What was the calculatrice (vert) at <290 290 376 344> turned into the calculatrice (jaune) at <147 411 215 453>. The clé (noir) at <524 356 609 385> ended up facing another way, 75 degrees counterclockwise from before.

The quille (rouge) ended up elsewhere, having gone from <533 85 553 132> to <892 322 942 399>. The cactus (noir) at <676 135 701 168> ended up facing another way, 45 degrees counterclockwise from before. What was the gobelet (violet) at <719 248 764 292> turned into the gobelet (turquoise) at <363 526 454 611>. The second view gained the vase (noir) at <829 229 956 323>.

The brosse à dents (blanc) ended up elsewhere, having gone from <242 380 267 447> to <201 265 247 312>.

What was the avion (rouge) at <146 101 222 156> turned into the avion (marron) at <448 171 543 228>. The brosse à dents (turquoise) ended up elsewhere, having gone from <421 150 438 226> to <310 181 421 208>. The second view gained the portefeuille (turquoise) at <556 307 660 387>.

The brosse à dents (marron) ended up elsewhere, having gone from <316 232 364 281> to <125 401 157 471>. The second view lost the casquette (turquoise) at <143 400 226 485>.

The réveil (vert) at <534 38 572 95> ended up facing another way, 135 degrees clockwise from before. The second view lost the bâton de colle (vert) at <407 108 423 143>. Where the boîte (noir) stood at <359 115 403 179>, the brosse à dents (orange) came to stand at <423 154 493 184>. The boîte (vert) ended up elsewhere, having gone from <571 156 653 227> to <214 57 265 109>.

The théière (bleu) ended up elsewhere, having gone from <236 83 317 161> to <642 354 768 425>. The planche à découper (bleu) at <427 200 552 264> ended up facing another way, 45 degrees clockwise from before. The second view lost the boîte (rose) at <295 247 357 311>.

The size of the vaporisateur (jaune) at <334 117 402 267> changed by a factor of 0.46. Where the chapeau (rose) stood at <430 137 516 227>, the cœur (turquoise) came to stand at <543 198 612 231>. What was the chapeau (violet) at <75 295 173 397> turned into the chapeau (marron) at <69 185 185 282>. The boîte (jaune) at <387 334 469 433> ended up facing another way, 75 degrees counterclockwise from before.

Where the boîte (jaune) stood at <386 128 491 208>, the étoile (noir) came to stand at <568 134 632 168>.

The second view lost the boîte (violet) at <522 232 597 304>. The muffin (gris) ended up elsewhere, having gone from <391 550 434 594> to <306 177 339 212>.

# Your instructions
The full set of data above must come back exactly as written.

# Exercise output
What was the calculatrice (vert) at <290 290 376 344> turned into the calculatrice (jaune) at <147 411 215 453>. The clé (noir) at <524 356 609 385> ended up facing another way, 75 degrees counterclockwise from before.

The quille (rouge) ended up elsewhere, having gone from <533 85 553 132> to <892 322 942 399>. The cactus (noir) at <676 135 701 168> ended up facing another way, 45 degrees counterclockwise from before. What was the gobelet (violet) at <719 248 764 292> turned into the gobelet (turquoise) at <363 526 454 611>. The second view gained the vase (noir) at <829 229 956 323>.

The brosse à dents (blanc) ended up elsewhere, having gone from <242 380 267 447> to <201 265 247 312>.

What was the avion (rouge) at <146 101 222 156> turned into the avion (marron) at <448 171 543 228>. The brosse à dents (turquoise) ended up elsewhere, having gone from <421 150 438 226> to <310 181 421 208>. The second view gained the portefeuille (turquoise) at <556 307 660 387>.

The brosse à dents (marron) ended up elsewhere, having gone from <316 232 364 281> to <125 401 157 471>. The second view lost the casquette (turquoise) at <143 400 226 485>.

The réveil (vert) at <534 38 572 95> ended up facing another way, 135 degrees clockwise from before. The second view lost the bâton de colle (vert) at <407 108 423 143>. Where the boîte (noir) stood at <359 115 403 179>, the brosse à dents (orange) came to stand at <423 154 493 184>. The boîte (vert) ended up elsewhere, having gone from <571 156 653 227> to <214 57 265 109>.

The théière (bleu) ended up elsewhere, having gone from <236 83 317 161> to <642 354 768 425>. The planche à découper (bleu) at <427 200 552 264> ended up facing another way, 45 degrees clockwise from before. The second view lost the boîte (rose) at <295 247 357 311>.

The size of the vaporisateur (jaune) at <334 117 402 267> changed by a factor of 0.46. Where the chapeau (rose) stood at <430 137 516 227>, the cœur (turquoise) came to stand at <543 198 612 231>. What was the chapeau (violet) at <75 295 173 397> turned into the chapeau (marron) at <69 185 185 282>. The boîte (jaune) at <387 334 469 433> ended up facing another way, 75 degrees counterclockwise from before.

Where the boîte (jaune) stood at <386 128 491 208>, the étoile (noir) came to stand at <568 134 632 168>.

The second view lost the boîte (violet) at <522 232 597 304>. The muffin (gris) ended up elsewhere, having gone from <391 550 434 594> to <306 177 339 212>.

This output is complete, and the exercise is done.